## [Task goal]
Look through the records below for the line holding "green ruler: 0 -> 2". Write it out exactly, with each following line through the line holding "yellow lamp: 0 -> 1".

## [Exercise data]
□ □ □ □ □ □ □
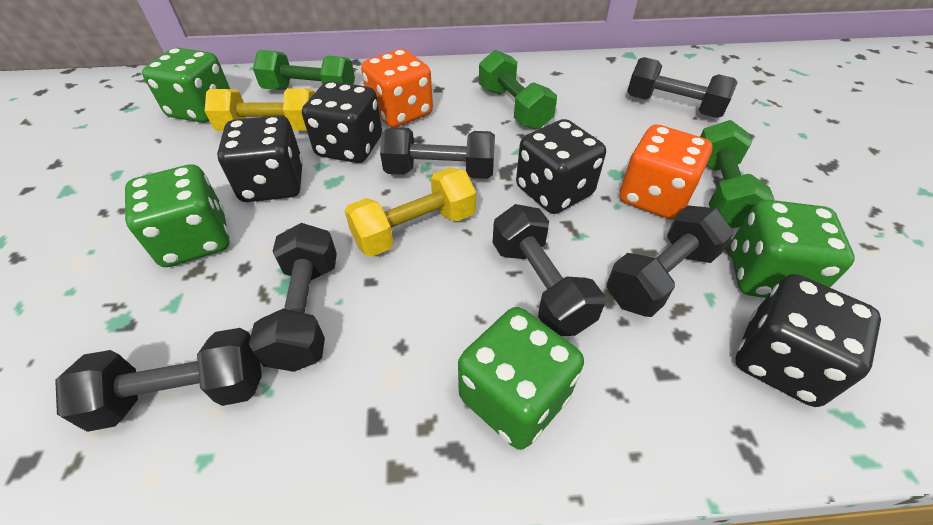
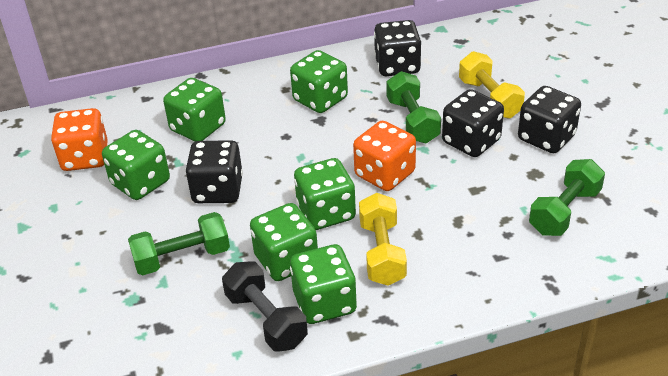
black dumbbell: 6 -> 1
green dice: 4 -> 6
□ □ □ □ □ □ □
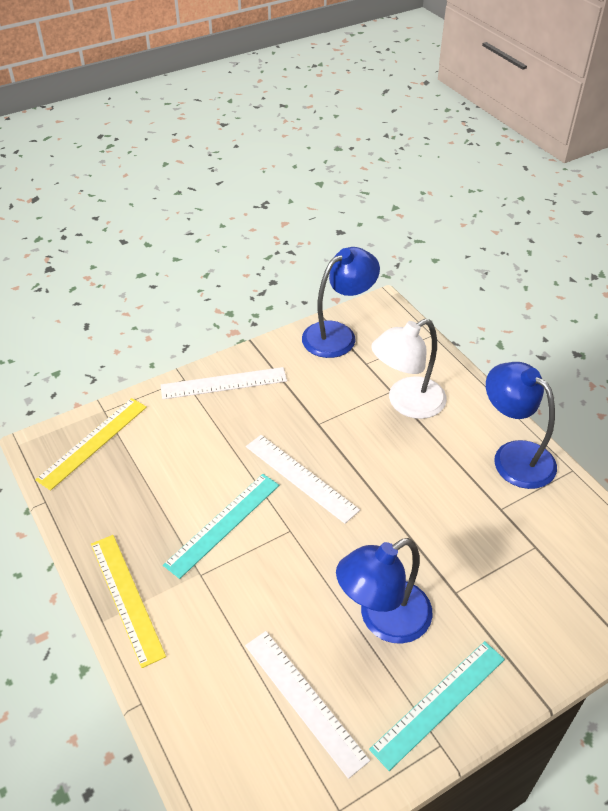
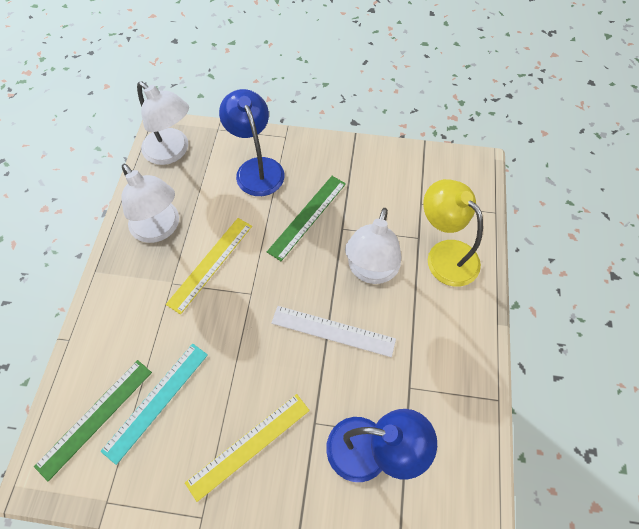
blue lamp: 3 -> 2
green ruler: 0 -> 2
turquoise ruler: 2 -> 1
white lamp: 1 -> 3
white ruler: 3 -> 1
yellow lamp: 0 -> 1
□ □ □ □ □ □ □
## [Result]
green ruler: 0 -> 2
turquoise ruler: 2 -> 1
white lamp: 1 -> 3
white ruler: 3 -> 1
yellow lamp: 0 -> 1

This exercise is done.